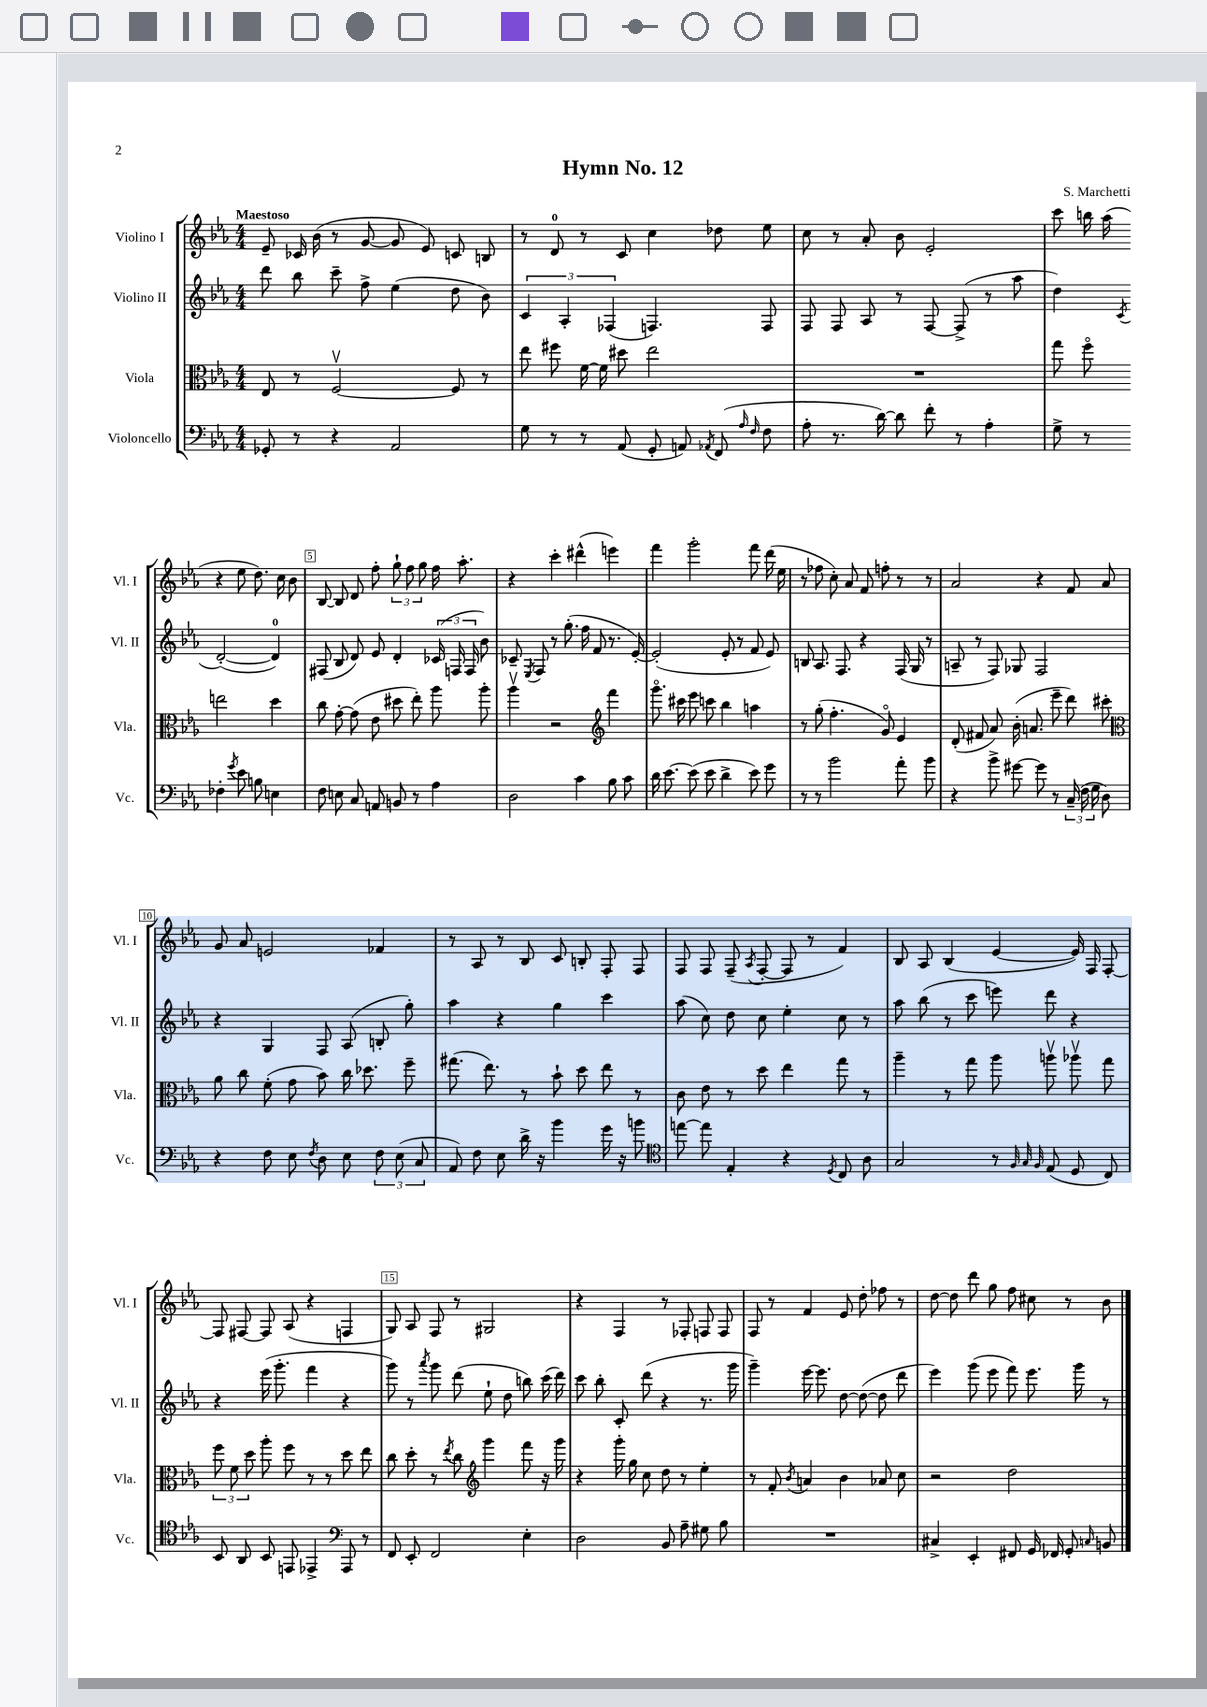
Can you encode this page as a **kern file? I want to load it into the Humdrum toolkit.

■ ■ ■ ■ ■

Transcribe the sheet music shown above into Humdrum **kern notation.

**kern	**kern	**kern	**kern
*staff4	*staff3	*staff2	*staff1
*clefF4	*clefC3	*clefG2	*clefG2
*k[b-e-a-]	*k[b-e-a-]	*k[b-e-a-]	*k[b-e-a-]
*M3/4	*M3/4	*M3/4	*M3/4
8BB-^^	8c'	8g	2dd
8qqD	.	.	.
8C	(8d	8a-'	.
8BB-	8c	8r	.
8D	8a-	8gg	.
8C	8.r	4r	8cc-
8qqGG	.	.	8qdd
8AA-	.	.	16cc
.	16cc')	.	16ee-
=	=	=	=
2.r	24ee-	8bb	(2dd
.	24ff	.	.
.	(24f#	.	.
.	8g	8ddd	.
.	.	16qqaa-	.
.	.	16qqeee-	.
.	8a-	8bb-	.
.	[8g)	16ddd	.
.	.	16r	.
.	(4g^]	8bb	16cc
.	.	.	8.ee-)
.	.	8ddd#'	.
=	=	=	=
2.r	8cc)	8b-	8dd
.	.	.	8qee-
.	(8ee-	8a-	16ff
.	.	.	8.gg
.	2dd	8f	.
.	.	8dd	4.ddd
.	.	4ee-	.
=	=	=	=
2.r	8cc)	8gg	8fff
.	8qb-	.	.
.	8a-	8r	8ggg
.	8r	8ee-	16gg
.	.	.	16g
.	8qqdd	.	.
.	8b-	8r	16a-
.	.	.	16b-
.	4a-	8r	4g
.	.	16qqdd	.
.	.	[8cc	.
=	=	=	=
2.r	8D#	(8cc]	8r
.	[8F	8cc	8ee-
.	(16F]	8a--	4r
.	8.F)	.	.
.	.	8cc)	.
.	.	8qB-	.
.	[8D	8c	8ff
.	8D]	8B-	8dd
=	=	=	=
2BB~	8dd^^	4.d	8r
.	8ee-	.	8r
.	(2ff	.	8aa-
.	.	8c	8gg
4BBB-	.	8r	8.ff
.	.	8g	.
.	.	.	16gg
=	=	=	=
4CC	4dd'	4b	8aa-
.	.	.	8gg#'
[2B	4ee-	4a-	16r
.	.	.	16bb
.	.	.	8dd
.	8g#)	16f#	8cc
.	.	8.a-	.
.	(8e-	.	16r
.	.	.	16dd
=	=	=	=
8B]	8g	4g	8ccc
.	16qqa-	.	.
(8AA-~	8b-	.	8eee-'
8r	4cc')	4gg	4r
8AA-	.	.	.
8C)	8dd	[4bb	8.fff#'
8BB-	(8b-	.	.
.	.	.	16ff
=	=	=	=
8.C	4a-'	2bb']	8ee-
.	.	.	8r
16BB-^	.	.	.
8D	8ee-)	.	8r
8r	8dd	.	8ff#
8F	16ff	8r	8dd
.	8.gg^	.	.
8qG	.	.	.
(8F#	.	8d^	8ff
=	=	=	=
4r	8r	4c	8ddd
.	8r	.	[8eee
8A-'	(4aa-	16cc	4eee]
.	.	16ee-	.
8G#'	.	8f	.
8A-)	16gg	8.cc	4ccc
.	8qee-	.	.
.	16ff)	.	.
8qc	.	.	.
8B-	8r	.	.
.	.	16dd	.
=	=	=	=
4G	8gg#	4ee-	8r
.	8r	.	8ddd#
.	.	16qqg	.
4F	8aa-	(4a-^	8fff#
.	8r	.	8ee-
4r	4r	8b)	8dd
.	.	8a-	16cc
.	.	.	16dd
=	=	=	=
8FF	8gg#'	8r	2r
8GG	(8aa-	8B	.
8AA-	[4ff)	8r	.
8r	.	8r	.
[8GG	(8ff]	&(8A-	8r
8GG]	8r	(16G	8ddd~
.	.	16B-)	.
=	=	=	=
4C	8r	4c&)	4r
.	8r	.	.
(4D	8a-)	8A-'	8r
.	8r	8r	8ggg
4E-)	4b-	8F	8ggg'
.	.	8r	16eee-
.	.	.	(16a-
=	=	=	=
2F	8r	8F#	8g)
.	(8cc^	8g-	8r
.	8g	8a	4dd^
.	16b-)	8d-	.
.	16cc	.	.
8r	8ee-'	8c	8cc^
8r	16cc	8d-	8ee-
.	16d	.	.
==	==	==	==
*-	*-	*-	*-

■ ■ ■ ■ ■

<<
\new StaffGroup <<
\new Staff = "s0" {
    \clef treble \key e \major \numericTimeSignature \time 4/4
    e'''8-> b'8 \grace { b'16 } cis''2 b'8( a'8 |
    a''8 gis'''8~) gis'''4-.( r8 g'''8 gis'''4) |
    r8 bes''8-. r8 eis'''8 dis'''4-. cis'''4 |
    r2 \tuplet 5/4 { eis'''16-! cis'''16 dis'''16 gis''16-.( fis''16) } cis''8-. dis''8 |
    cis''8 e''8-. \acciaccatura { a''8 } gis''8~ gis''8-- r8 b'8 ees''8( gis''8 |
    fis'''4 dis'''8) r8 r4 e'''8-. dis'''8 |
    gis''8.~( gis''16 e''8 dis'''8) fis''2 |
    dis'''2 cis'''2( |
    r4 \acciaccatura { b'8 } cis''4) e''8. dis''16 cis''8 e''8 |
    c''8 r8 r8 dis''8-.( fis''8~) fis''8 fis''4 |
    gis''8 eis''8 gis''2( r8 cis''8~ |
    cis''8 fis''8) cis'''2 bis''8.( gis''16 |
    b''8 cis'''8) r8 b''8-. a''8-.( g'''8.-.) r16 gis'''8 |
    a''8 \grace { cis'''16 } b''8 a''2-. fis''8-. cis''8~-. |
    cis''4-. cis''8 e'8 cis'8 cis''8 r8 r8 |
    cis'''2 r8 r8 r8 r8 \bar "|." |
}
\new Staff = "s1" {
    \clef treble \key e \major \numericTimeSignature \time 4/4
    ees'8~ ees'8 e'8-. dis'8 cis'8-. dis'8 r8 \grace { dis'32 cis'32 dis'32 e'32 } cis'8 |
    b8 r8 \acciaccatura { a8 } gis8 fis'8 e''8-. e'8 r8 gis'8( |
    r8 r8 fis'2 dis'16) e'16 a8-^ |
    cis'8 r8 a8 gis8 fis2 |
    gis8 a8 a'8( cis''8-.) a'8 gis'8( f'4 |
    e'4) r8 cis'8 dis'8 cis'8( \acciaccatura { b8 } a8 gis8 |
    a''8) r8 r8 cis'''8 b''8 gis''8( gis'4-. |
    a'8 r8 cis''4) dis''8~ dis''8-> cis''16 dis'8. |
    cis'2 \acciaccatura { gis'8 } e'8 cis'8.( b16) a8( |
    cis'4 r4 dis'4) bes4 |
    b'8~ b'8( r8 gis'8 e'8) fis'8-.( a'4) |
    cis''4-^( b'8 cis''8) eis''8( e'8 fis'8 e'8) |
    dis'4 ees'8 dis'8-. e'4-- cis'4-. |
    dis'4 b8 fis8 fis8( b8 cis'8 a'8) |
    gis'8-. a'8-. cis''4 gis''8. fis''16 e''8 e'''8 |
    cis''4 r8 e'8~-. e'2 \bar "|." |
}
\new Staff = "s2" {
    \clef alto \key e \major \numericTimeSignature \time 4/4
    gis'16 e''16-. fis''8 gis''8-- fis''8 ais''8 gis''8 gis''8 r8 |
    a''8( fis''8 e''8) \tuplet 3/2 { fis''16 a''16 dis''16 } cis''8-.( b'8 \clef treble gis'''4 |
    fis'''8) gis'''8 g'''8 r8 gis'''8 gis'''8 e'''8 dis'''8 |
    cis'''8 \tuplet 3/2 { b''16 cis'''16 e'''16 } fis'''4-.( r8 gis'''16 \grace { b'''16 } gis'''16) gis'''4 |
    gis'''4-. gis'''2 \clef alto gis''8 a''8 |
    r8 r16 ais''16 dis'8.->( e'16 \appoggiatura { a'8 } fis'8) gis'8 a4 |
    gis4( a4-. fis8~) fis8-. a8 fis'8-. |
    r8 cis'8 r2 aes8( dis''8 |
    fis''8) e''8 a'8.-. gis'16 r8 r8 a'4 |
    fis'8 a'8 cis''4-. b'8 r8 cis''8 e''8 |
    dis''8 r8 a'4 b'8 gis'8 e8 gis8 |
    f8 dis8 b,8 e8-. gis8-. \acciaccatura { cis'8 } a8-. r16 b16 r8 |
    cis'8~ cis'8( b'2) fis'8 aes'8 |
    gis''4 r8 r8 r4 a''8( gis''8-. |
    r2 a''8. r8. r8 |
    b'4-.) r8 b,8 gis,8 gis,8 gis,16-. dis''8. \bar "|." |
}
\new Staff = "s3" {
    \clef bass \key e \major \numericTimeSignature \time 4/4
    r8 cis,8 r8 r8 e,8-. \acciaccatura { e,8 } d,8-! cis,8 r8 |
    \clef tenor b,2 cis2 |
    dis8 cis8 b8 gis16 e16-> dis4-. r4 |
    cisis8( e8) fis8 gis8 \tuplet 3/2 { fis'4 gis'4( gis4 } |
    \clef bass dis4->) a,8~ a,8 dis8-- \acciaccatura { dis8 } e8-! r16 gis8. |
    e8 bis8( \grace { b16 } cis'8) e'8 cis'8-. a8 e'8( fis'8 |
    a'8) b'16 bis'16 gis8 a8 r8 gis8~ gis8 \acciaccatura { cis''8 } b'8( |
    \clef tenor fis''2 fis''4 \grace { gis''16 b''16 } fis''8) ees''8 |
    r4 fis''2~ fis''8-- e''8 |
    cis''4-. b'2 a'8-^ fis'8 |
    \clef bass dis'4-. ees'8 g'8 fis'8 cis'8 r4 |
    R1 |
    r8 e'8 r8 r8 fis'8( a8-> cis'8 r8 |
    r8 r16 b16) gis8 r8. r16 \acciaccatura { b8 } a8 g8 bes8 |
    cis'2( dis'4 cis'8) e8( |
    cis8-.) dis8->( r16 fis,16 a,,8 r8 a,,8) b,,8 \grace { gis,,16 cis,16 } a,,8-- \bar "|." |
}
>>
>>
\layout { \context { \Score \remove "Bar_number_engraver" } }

■ ■ ■ ■ ■

Identify each line above that contains the string "Humdrum", and copy those lines out in full.

= Task answer =
Can you encode this page as a **kern file? I want to load it into the Humdrum toolkit.
Transcribe the sheet music shown above into Humdrum **kern notation.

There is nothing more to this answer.